■ DIRECTIONS FOR THIS TASK ■
In the records below, find the line containing "(239, 217) = (299, 157): none" and retype it and every line after it exactly, adding nothing.

[Dataset entries]

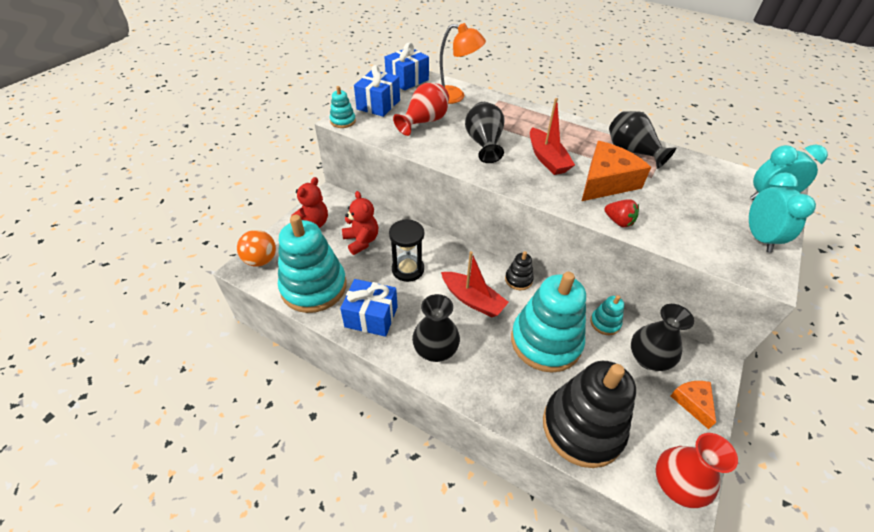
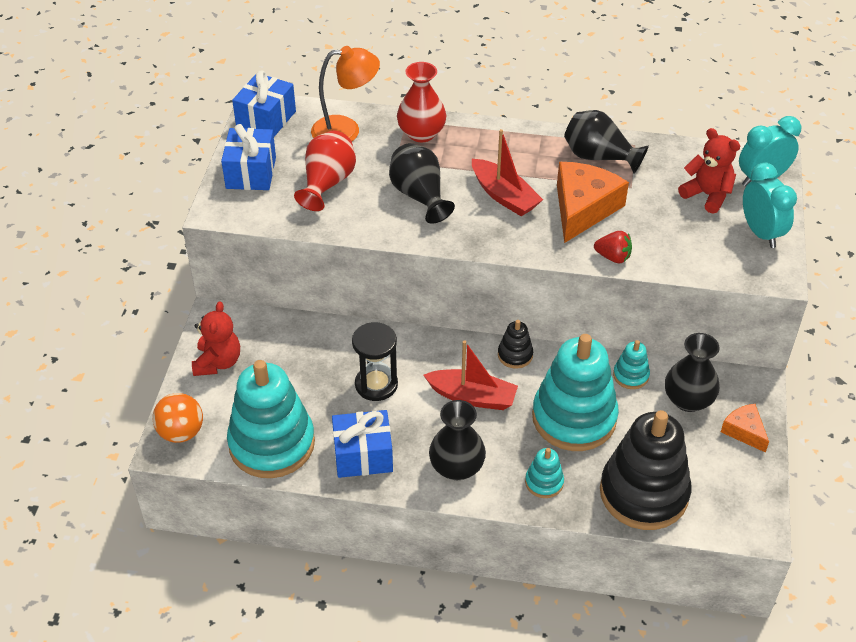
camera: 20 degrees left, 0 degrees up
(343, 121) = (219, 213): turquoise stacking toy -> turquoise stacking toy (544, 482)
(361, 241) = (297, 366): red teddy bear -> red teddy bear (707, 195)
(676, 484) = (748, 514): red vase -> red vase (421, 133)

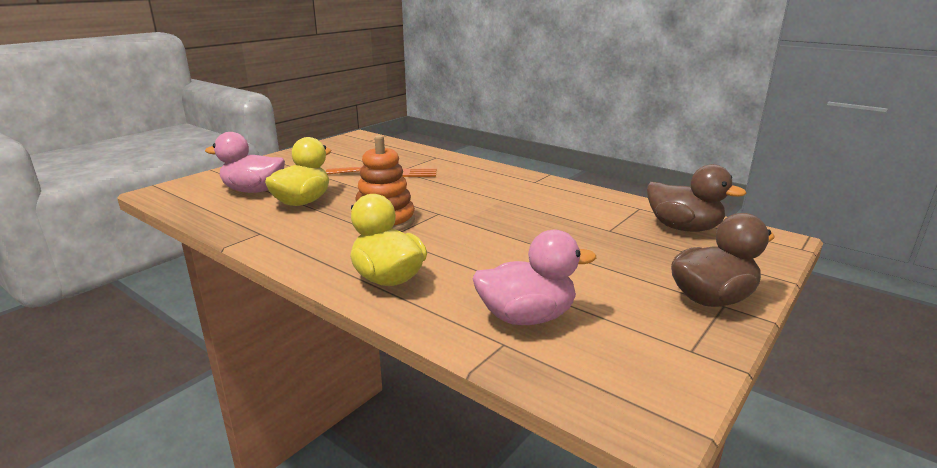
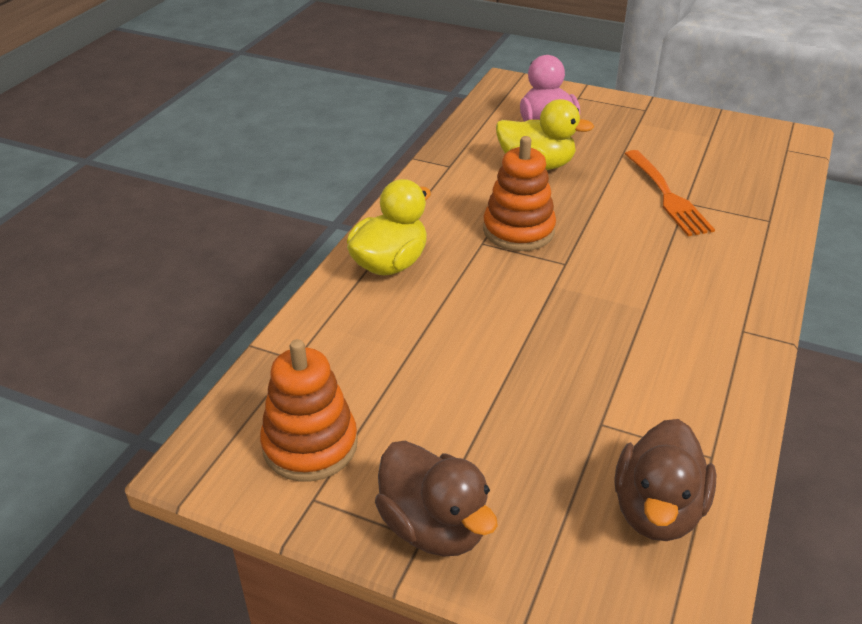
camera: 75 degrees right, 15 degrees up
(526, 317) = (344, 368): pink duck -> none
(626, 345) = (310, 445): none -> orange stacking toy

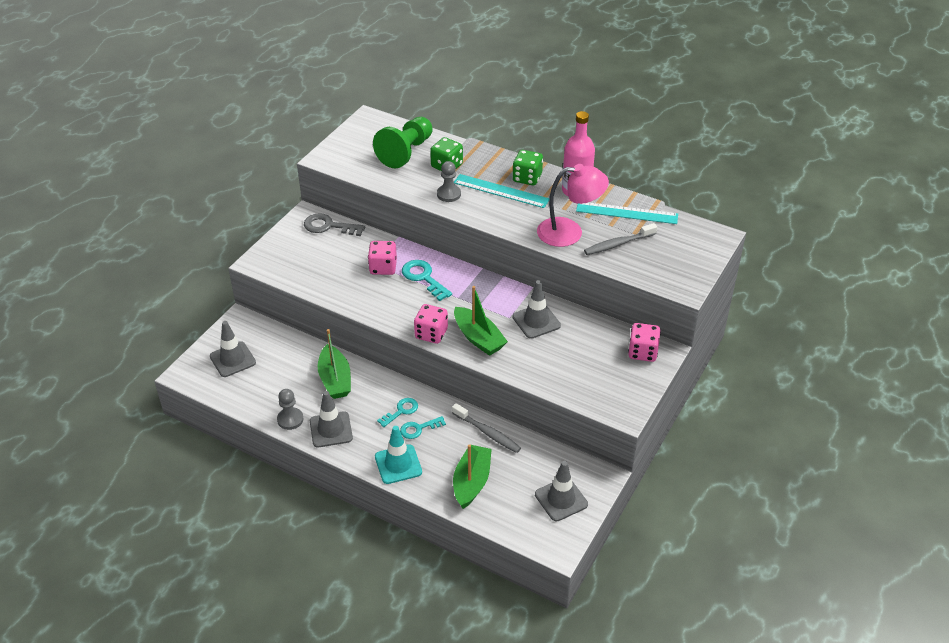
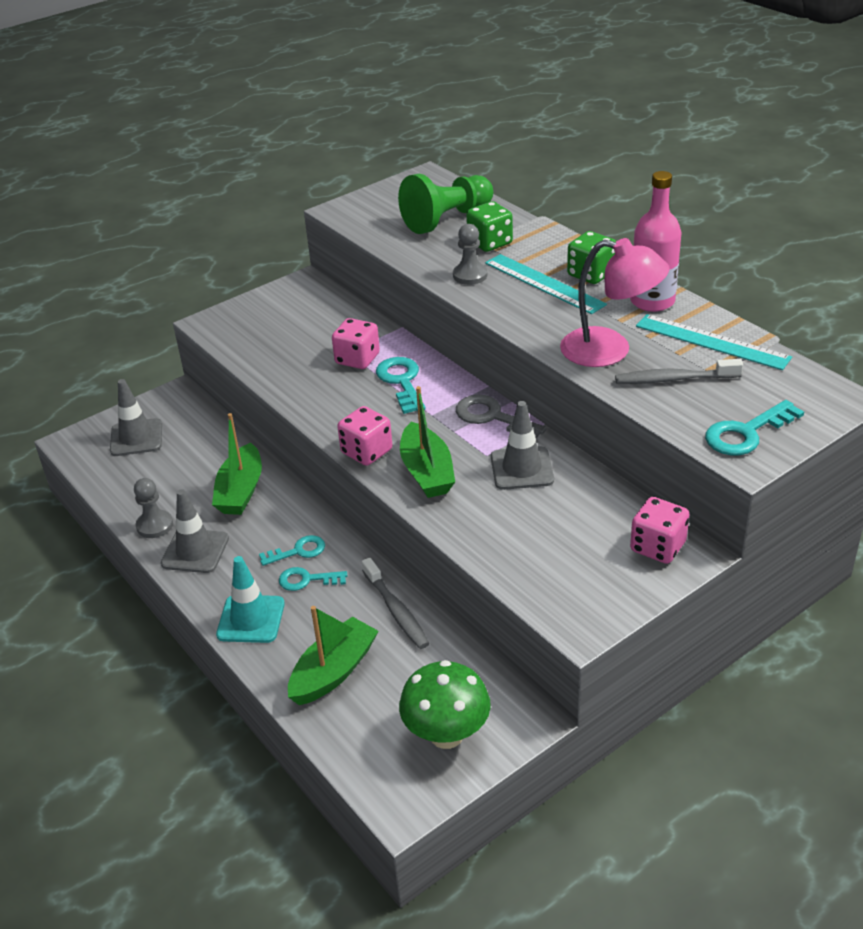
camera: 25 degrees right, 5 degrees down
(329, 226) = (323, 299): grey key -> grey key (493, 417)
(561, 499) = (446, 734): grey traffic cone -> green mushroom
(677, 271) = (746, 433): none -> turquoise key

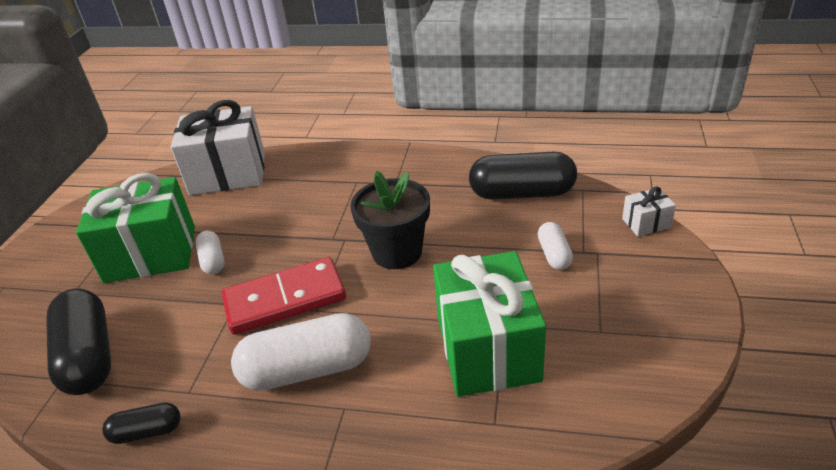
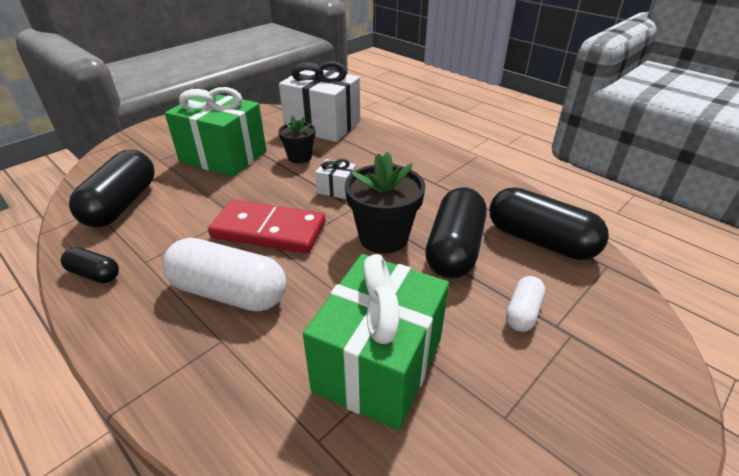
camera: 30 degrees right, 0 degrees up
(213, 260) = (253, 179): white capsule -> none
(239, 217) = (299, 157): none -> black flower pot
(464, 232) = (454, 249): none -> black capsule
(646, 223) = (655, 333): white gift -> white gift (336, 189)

■ WRITTEN ANSWER ■
(239, 217) = (299, 157): none -> black flower pot
(464, 232) = (454, 249): none -> black capsule
(646, 223) = (655, 333): white gift -> white gift (336, 189)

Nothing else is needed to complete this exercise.